» Problem: Pull out every line of the rows below that contains the string "grace" and copy each one.
————
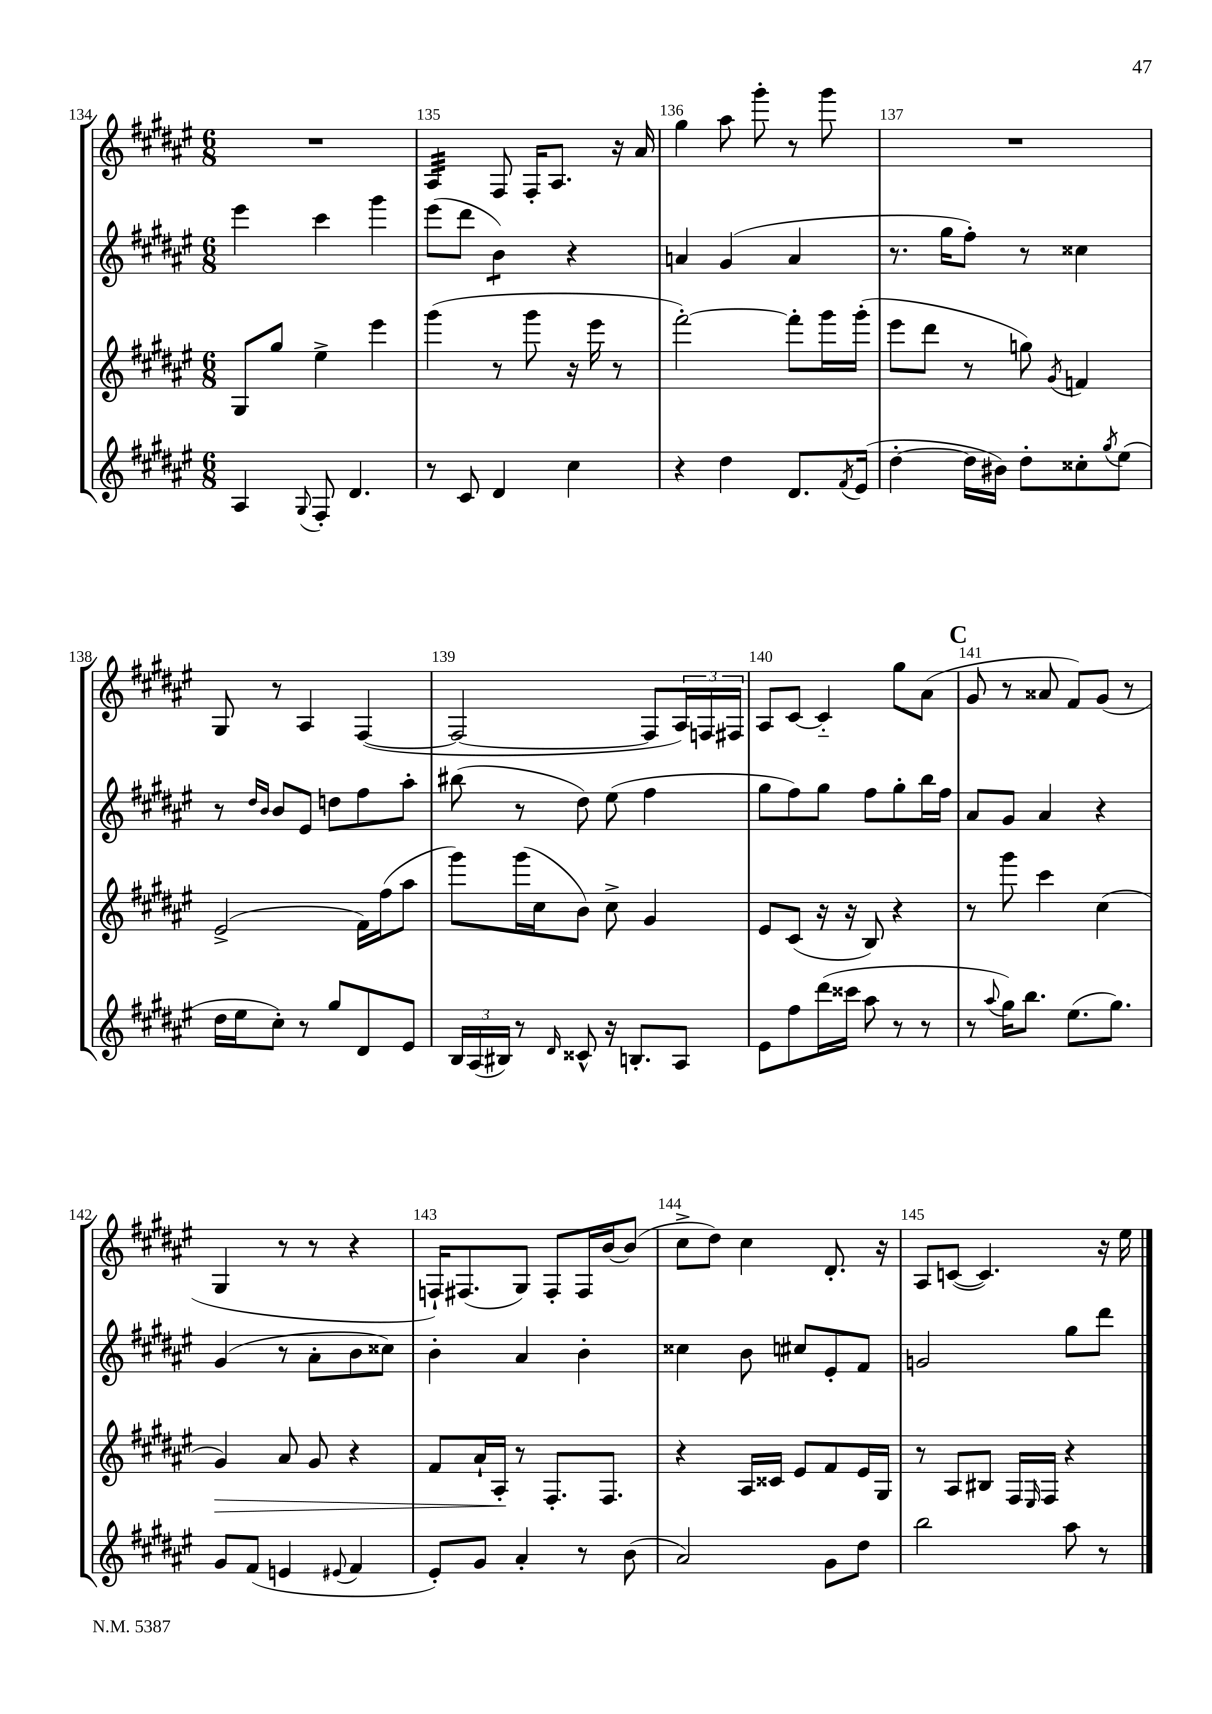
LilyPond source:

<<
\new StaffGroup <<
\new Staff = "s0" {
    \clef treble \key fis \major \numericTimeSignature \time 6/8
    R2. |
    ais4:32 fis8 fis16-. ais8. r16 ais'16 |
    gis''4 ais''8 gis'''8-. r8 gis'''8 |
    R2. |
    gis8 r8 ais4 fis4~( |
    fis2~ fis8 \tuplet 3/2 { ais16) f16 fis16 } |
    ais8 cis'8~ cis'4-_ gis''8 ais'8( |
    \mark \markup { \bold "C" } gis'8 r8 aisis'8 fis'8) gis'8( r8 |
    gis4 r8 r8 r4 |
    f16-!) fis8.( gis8) fis8-. fis16 b'16~ b'8( |
    cis''8-> dis''8) cis''4 dis'8.-. r16 |
    ais8 c'8~( c'4.) r16 eis''16 \bar "|." |
}
\new Staff = "s1" {
    \clef treble \key fis \major \numericTimeSignature \time 6/8
    eis'''4 cis'''4 gis'''4 |
    eis'''8( dis'''8 b'4:8) r4 |
    a'4 gis'4( a'4 |
    r8. gis''16 fis''8-.) r8 cisis''4 |
    r8 \grace { dis''16 b'16 } b'8 eis'8 d''8 fis''8 ais''8-. |
    bis''8( r8 dis''8) eis''8( fis''4 |
    gis''8 fis''8) gis''8 fis''8 gis''8-. b''16 fis''16 |
    \mark \markup { \bold "C" } ais'8 gis'8 ais'4 r4 |
    gis'4( r8 ais'8-. b'8 cisis''8) |
    b'4-. ais'4 b'4-. |
    cisis''4 b'8 cis''8 eis'8-. fis'8 |
    g'2 gis''8 dis'''8 \bar "|." |
}
\new Staff = "s2" {
    \clef treble \key fis \major \numericTimeSignature \time 6/8
    gis8 gis''8 eis''4-> eis'''4 |
    gis'''4( r8 gis'''8 r16 eis'''16 r8 |
    fis'''2~-.) fis'''8-. gis'''16 gis'''16-.( |
    eis'''8 dis'''8 r8 g''8) \acciaccatura { gis'8 } f'4 |
    eis'2->( fis'16) fis''16( ais''8 |
    gis'''8) gis'''16( cis''16 b'8) cis''8-> gis'4 |
    eis'8 cis'8( r16 r16 b8) r4 |
    \mark \markup { \bold "C" } r8 gis'''8 cis'''4 cis''4( |
    gis'4\>) ais'8 gis'8 r4 |
    fis'8 ais'16-! ais16-.\! r8 fis8.-. fis8. |
    r4 ais16 cisis'16 eis'8 fis'8 eis'16 gis16 |
    r8 ais8 bis8 fis16 \grace { eis16 } fis16 r4 \bar "|." |
}
\new Staff = "s3" {
    \clef treble \key fis \major \numericTimeSignature \time 6/8
    ais4 \appoggiatura { gis8 } fis8-. dis'4. |
    r8 cis'8 dis'4 cis''4 |
    r4 dis''4 dis'8. \acciaccatura { fis'8 } eis'16( |
    dis''4~-. dis''16 bis'16) dis''8-. cisis''8-. \acciaccatura { gis''8 } eis''8( |
    dis''16 eis''16 cis''8-.) r8 gis''8 dis'8 eis'8 |
    \tuplet 3/2 { b16 ais16( bis16) } r8 \grace { dis'16 } cisis'8-^ r16 b8.-. ais8 |
    eis'8 fis''8 dis'''16( cisis'''16 ais''8 r8 r8 |
    \mark \markup { \bold "C" } r8 \appoggiatura { ais''8 } gis''16) b''8. eis''8.( gis''8.) |
    gis'8 fis'8( e'4 \appoggiatura { eis'8 } fis'4 |
    eis'8-.) gis'8 ais'4-. r8 b'8( |
    ais'2) gis'8 dis''8 |
    b''2 ais''8 r8 \bar "|." |
}
>>
>>
\layout { \context { \Score currentBarNumber = #134 \override BarNumber.break-visibility = ##(#f #t #t) barNumberVisibility = #all-bar-numbers-visible } }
————
» Expected answer:
    r8 \grace { dis''16 b'16 } b'8 eis'8 d''8 fis''8 ais''8-. |
    r8 ais8 bis8 fis16 \grace { eis16 } fis16 r4 \bar "|." |
    \tuplet 3/2 { b16 ais16( bis16) } r8 \grace { dis'16 } cisis'8-^ r16 b8.-. ais8 |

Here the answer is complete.